PROBLEM REQUIREMENTS >> Exactly the lines from the one with "OLED1 pin SCL: D22 -> RX2" through the end of the data below must be set down, and no pictures with them.

>>>>>

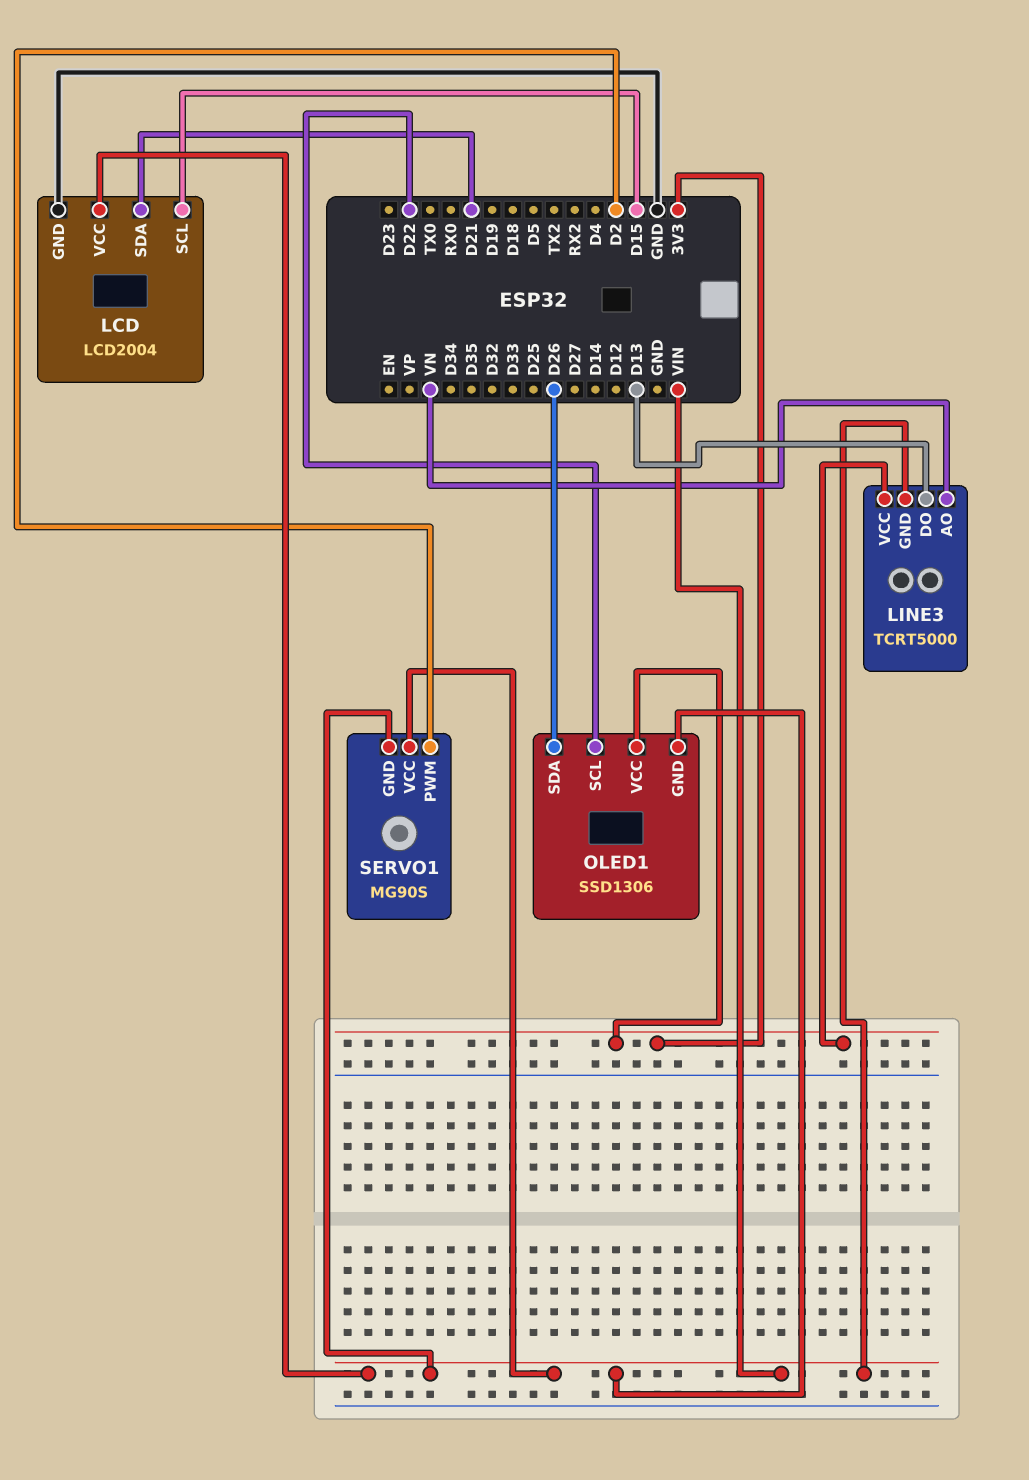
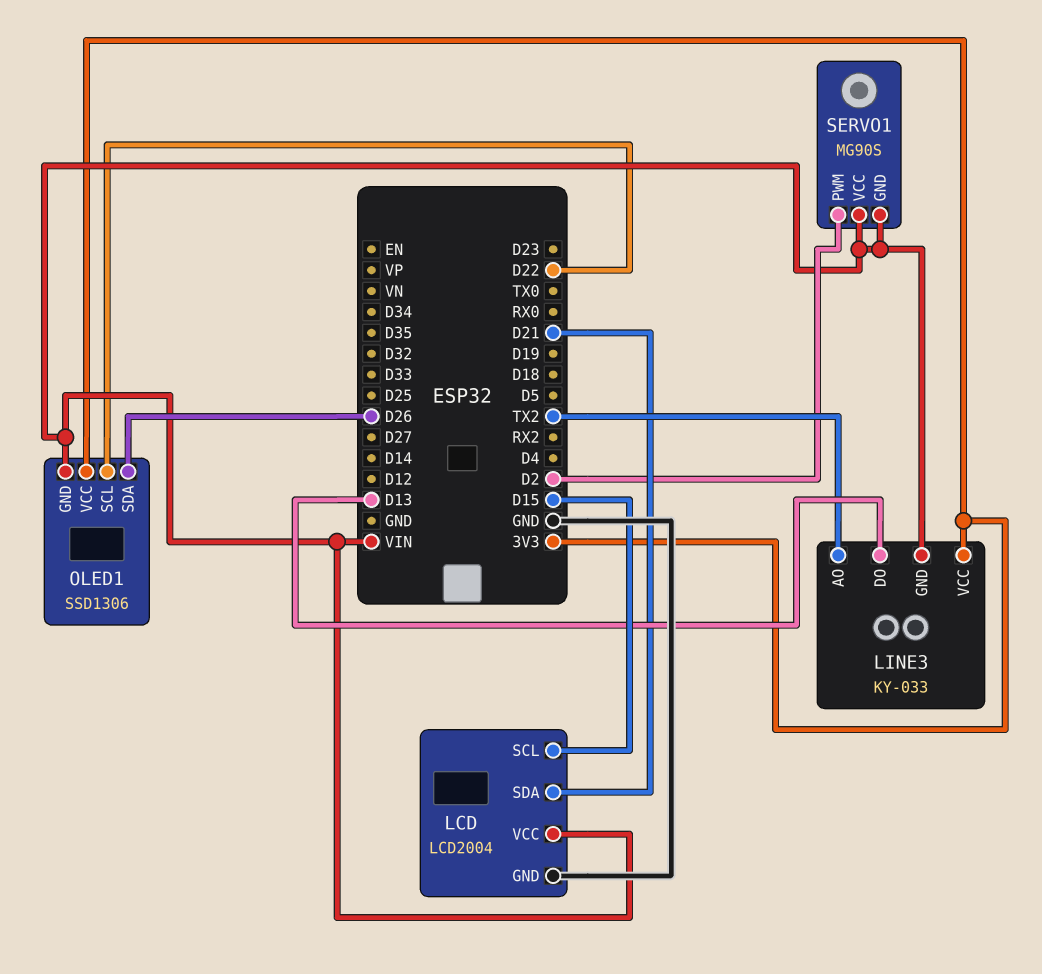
LINE3: TCRT5000 -> KY-033
LINE3 pin AO: VN -> TX2

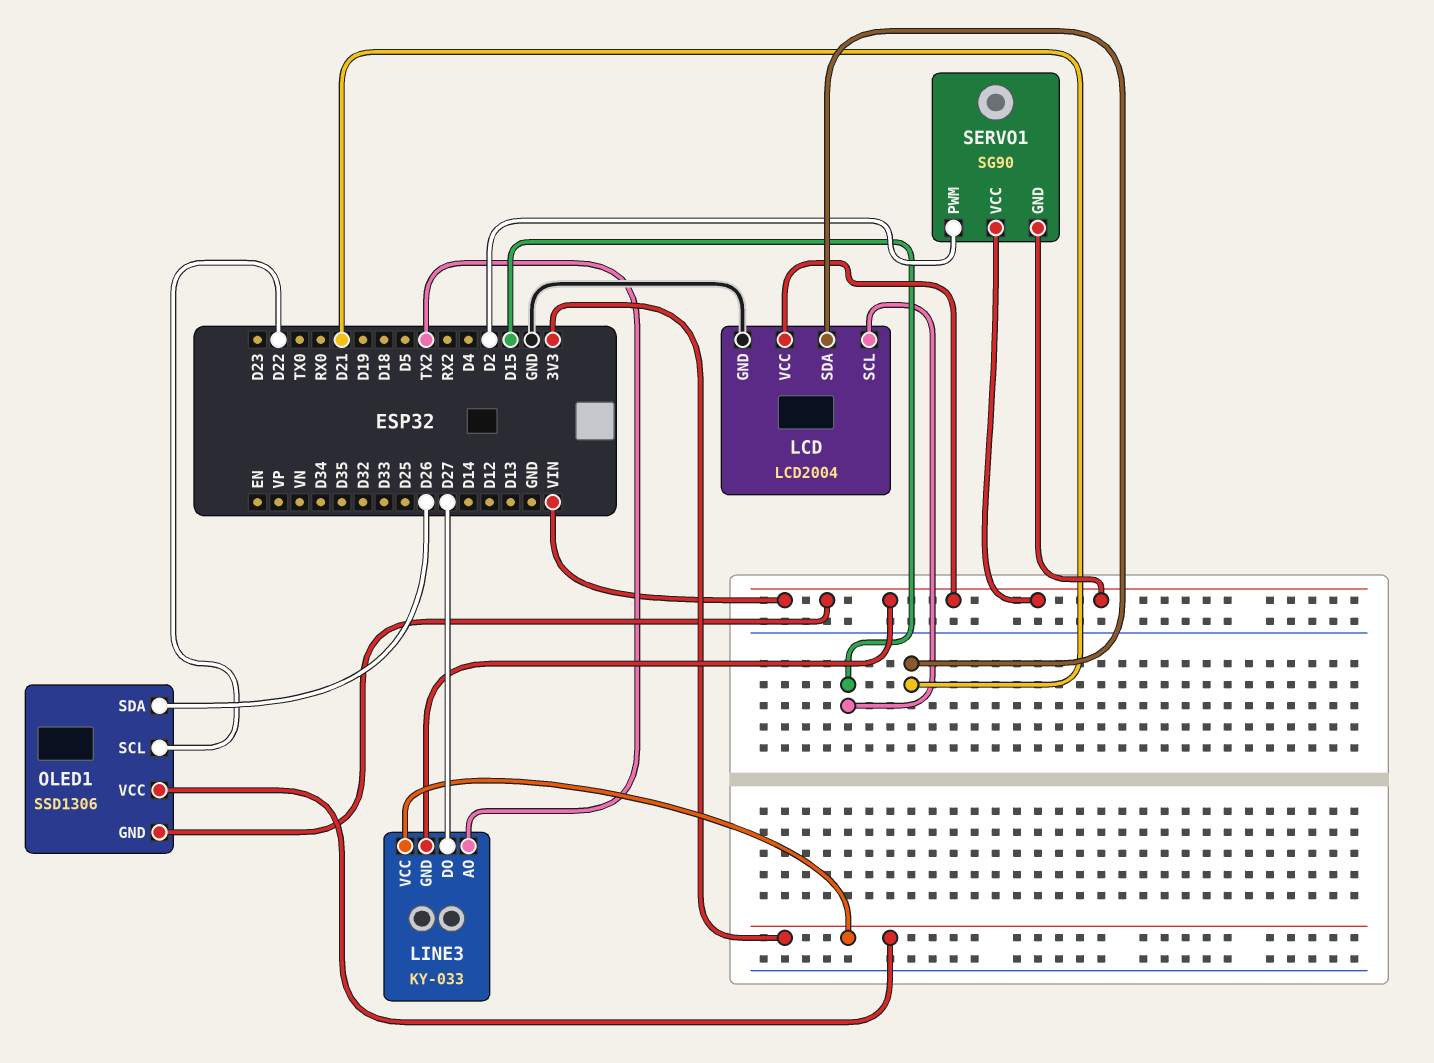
LINE3 pin DO: D13 -> D27
SERVO1: MG90S -> SG90

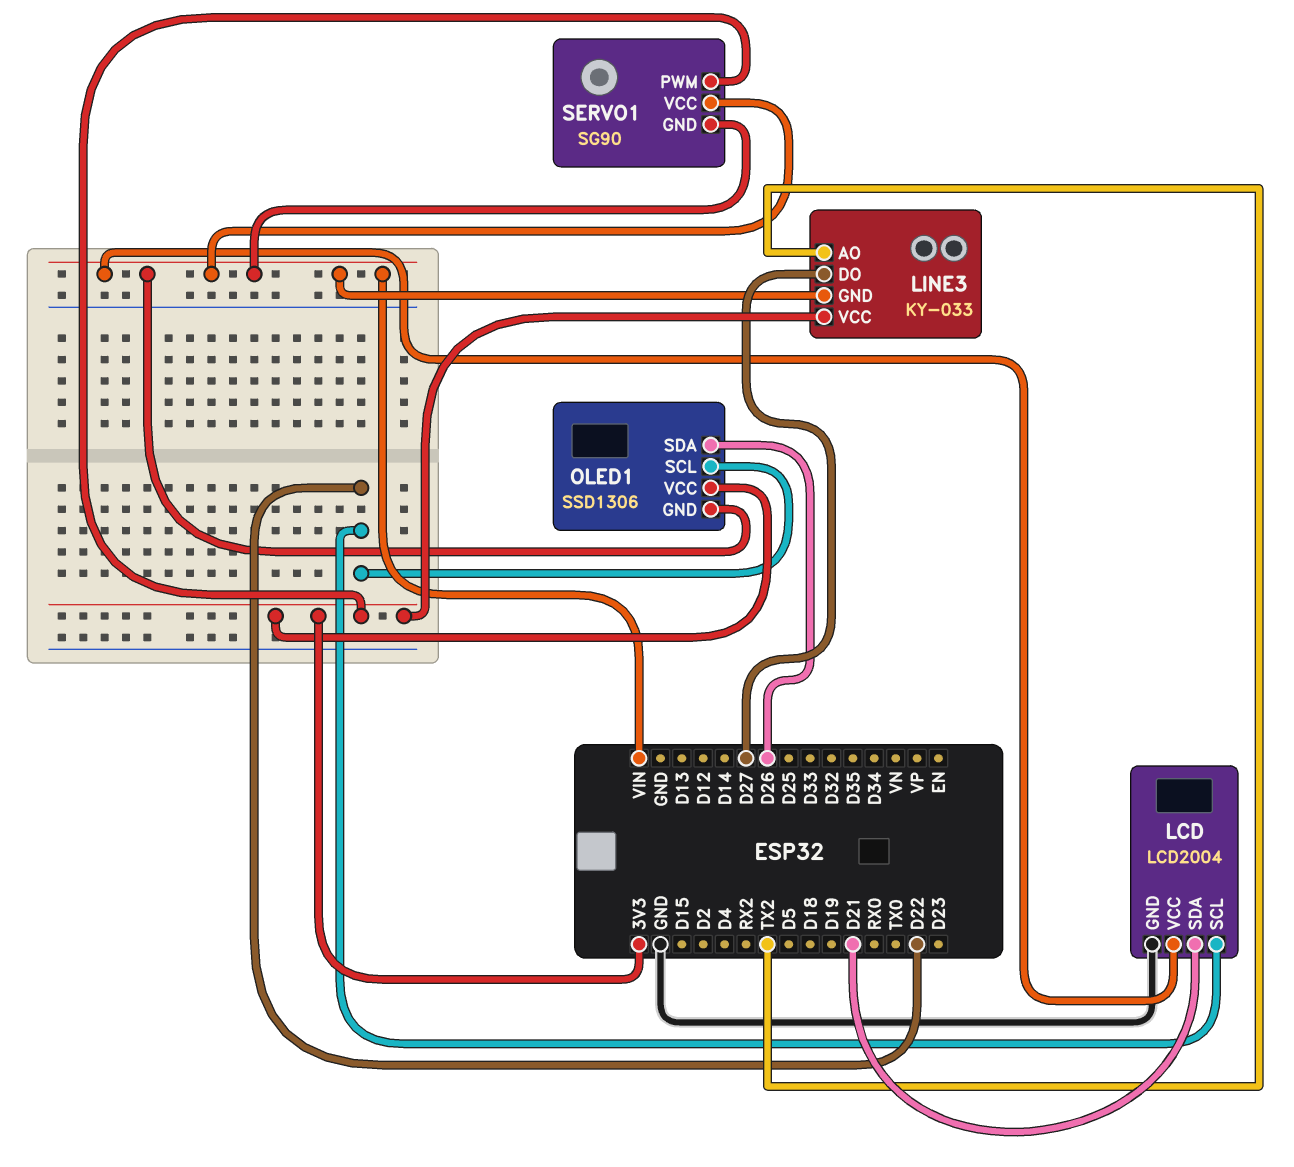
LCD pin SCL: D15 -> D22
SERVO1 pin PWM: D2 -> 3V3

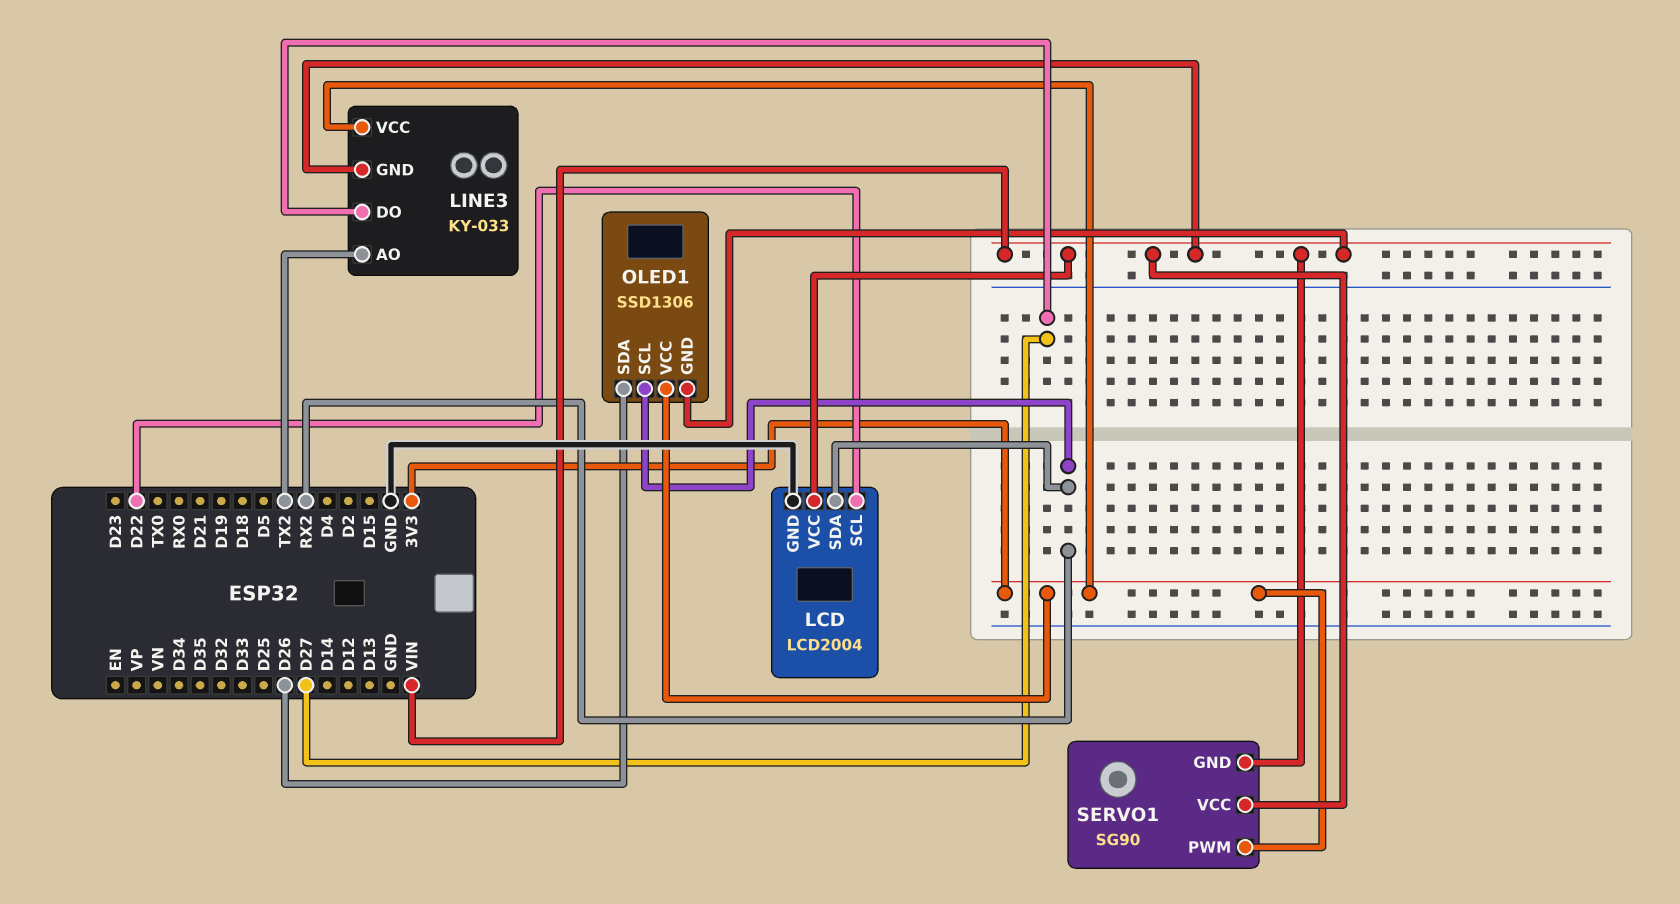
LCD pin SDA: D21 -> RX2
OLED1 pin SCL: D22 -> RX2

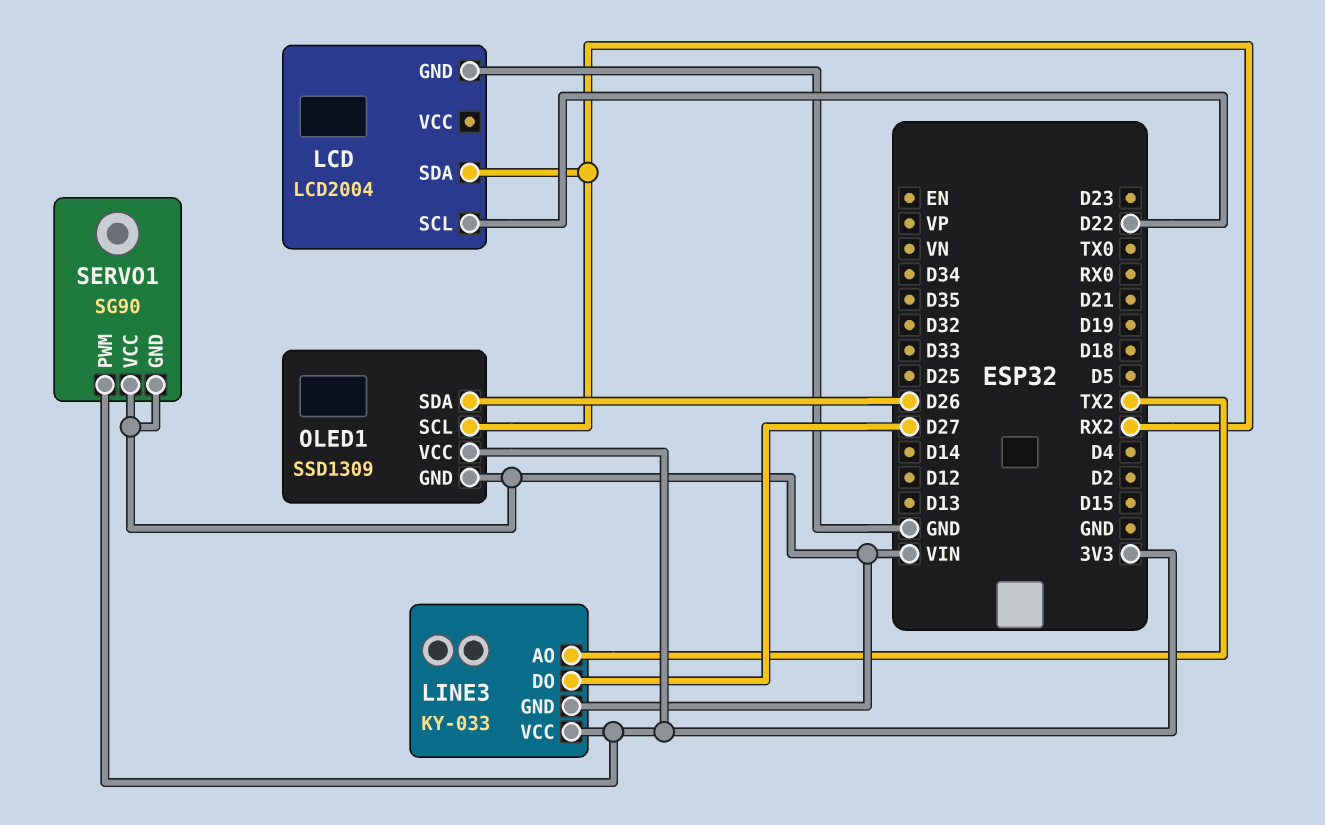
LCD pin VCC: VIN -> none
OLED1: SSD1306 -> SSD1309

<<<<<

ANSWER BOX >>
OLED1 pin SCL: D22 -> RX2

LCD pin VCC: VIN -> none
OLED1: SSD1306 -> SSD1309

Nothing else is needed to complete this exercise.